- _What is needed_: Exactly the lines from the line with "RTC: DS1307 -> PCF8523" through the final line of the records below, both ends included, are to be set down. Do not include pictures.

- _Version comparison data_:
'''

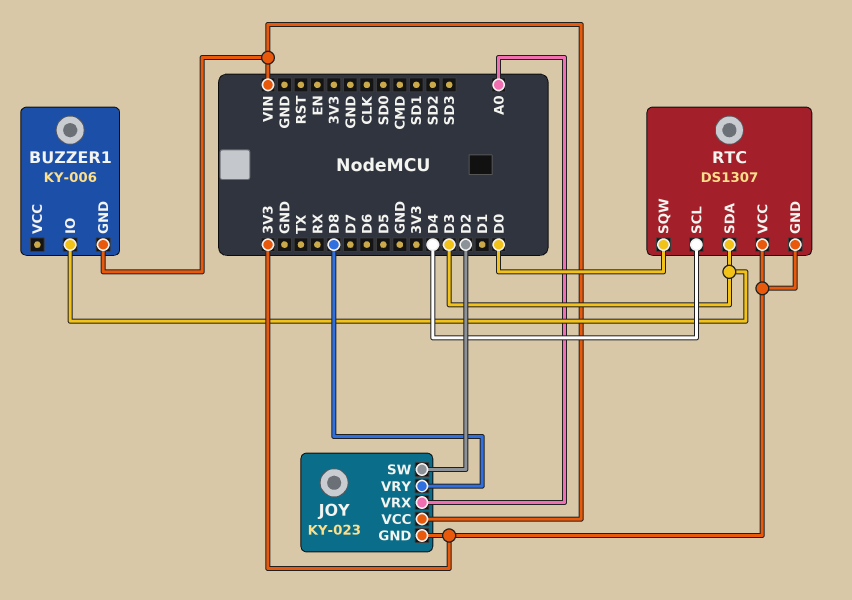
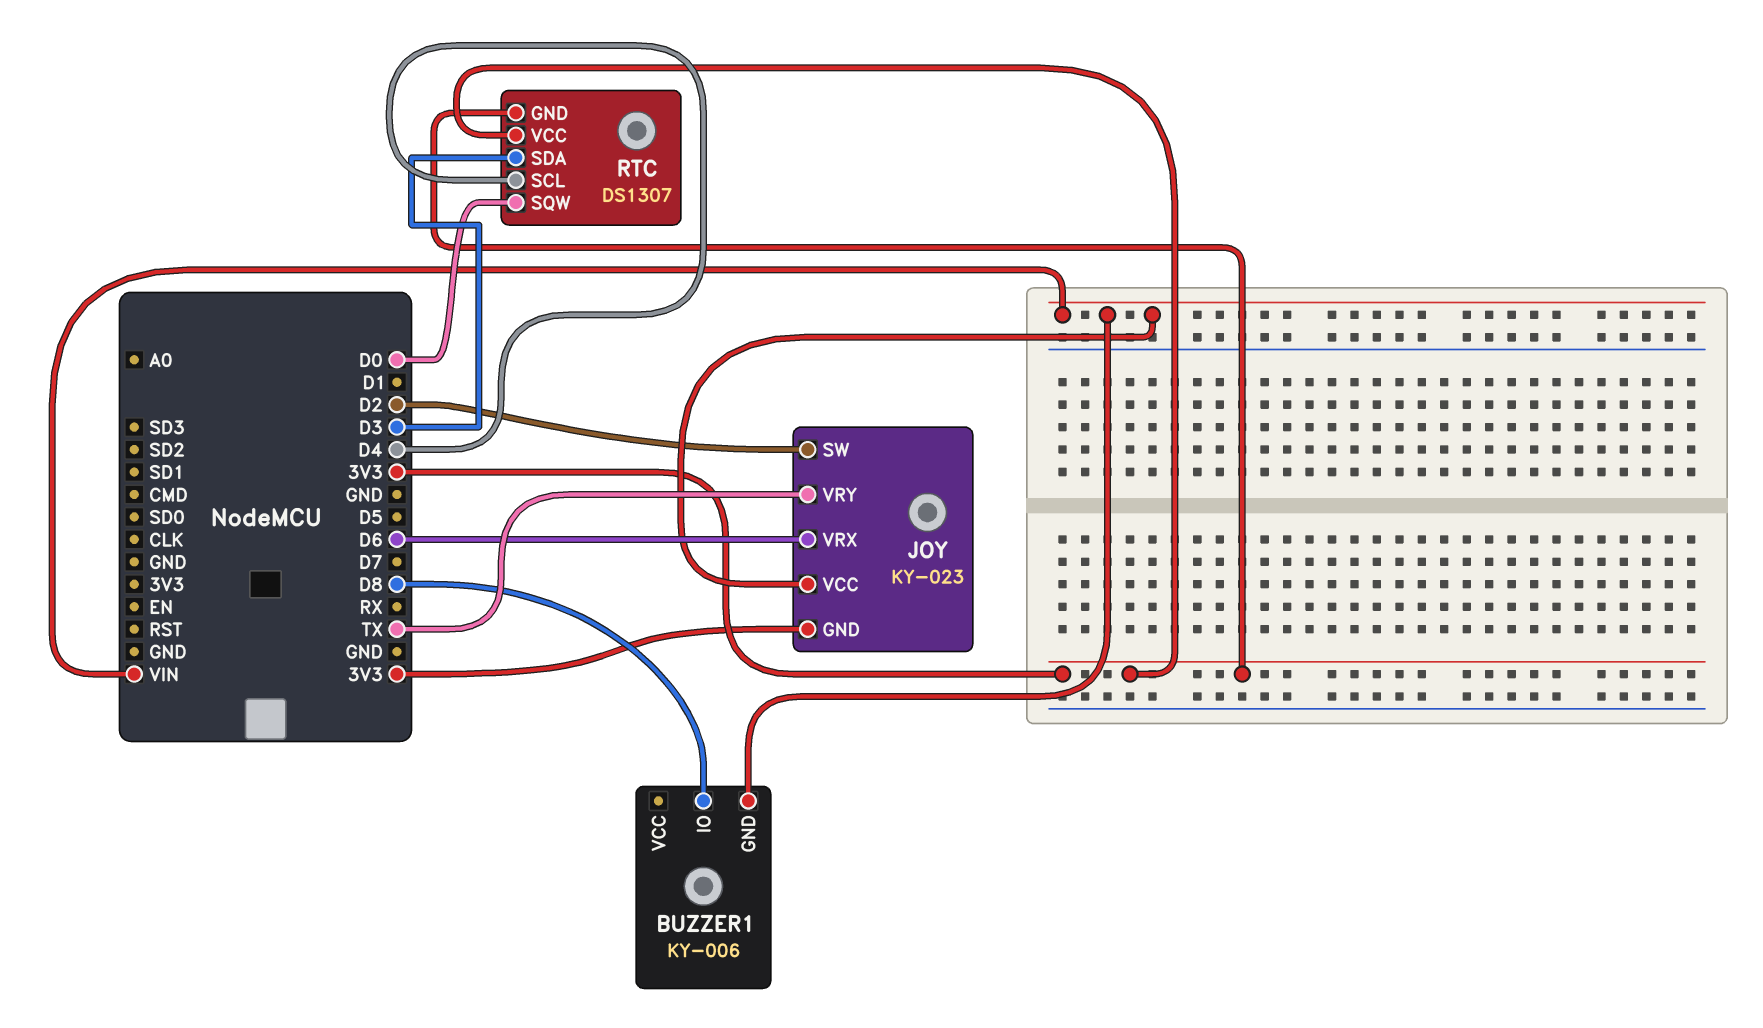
BUZZER1 pin IO: D3 -> D8
JOY pin VRX: A0 -> D6
JOY pin VRY: D8 -> TX

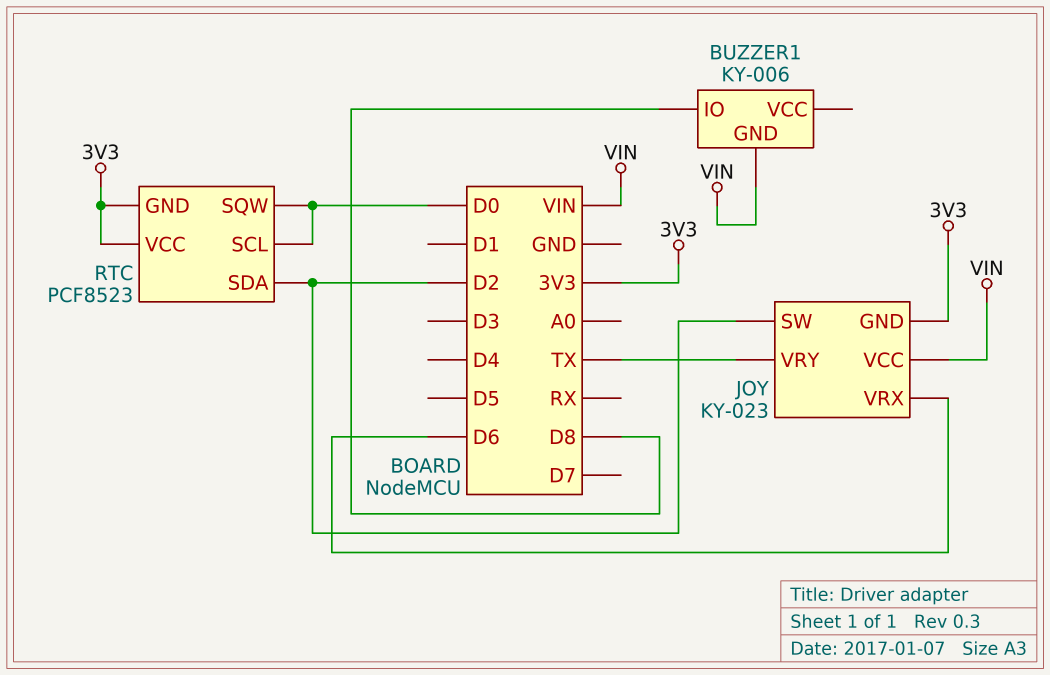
RTC: DS1307 -> PCF8523
RTC pin SCL: D4 -> D0
RTC pin SDA: D3 -> D2

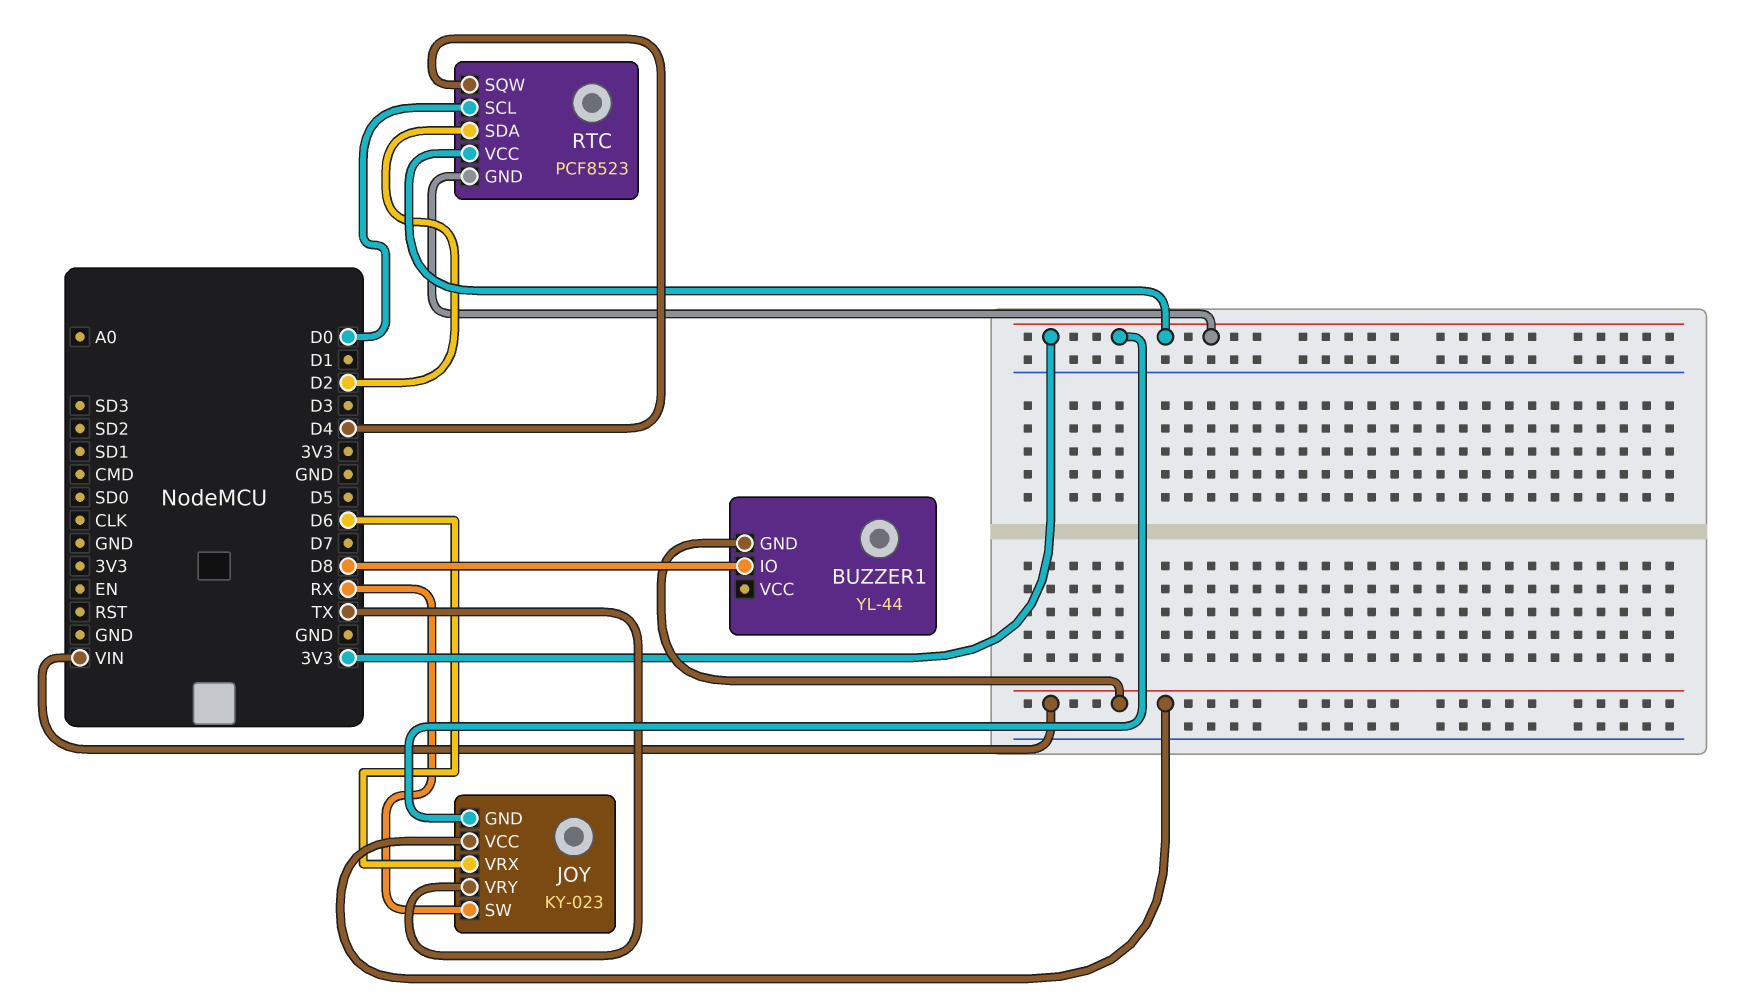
BUZZER1: KY-006 -> YL-44
JOY pin SW: D2 -> RX
RTC pin SQW: D0 -> D4

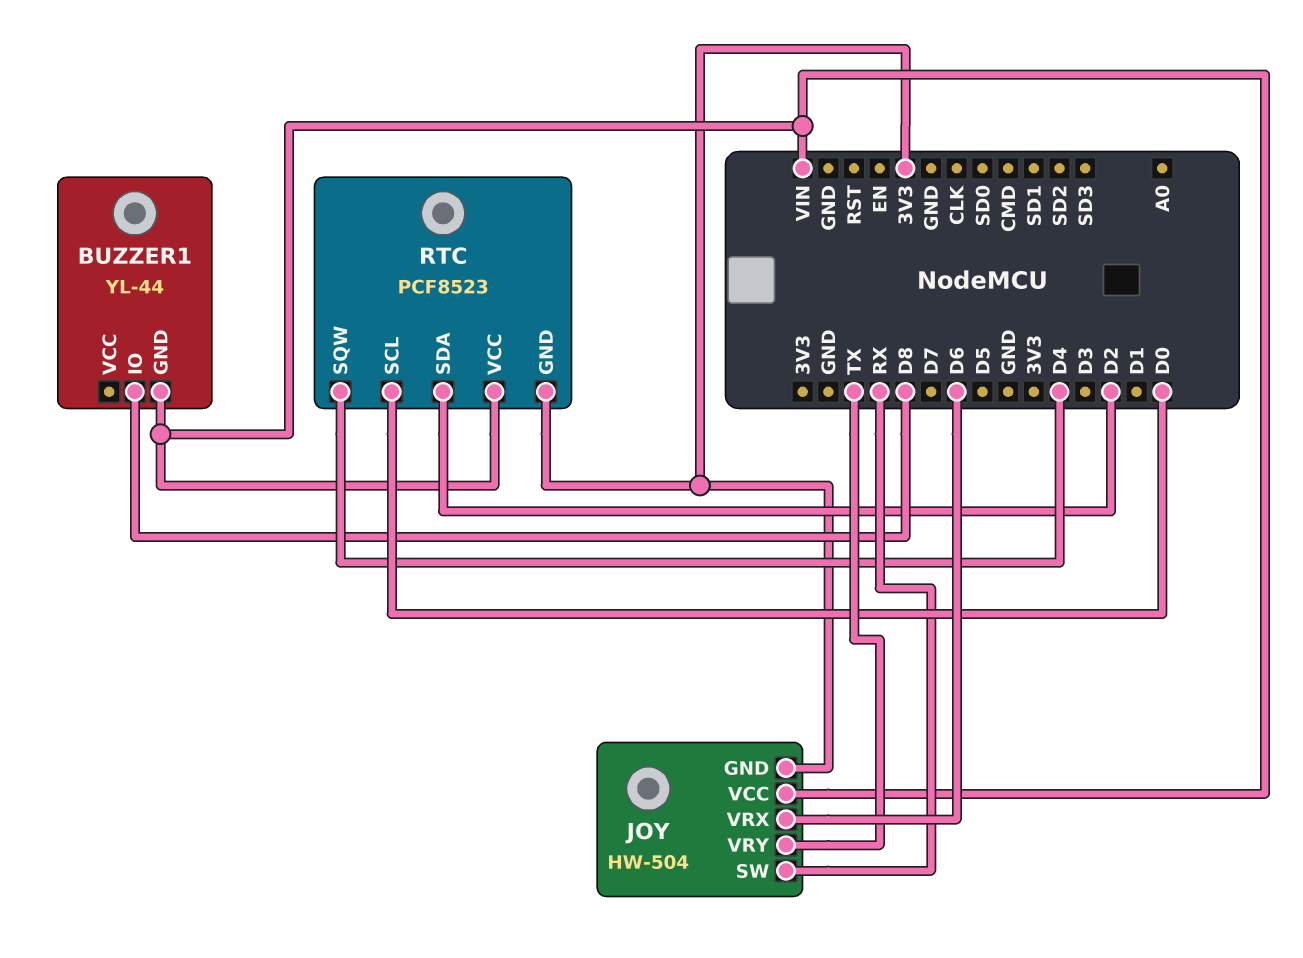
JOY: KY-023 -> HW-504
RTC pin VCC: 3V3 -> VIN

'''

- _Final answer_:
RTC: DS1307 -> PCF8523
RTC pin SCL: D4 -> D0
RTC pin SDA: D3 -> D2

BUZZER1: KY-006 -> YL-44
JOY pin SW: D2 -> RX
RTC pin SQW: D0 -> D4

JOY: KY-023 -> HW-504
RTC pin VCC: 3V3 -> VIN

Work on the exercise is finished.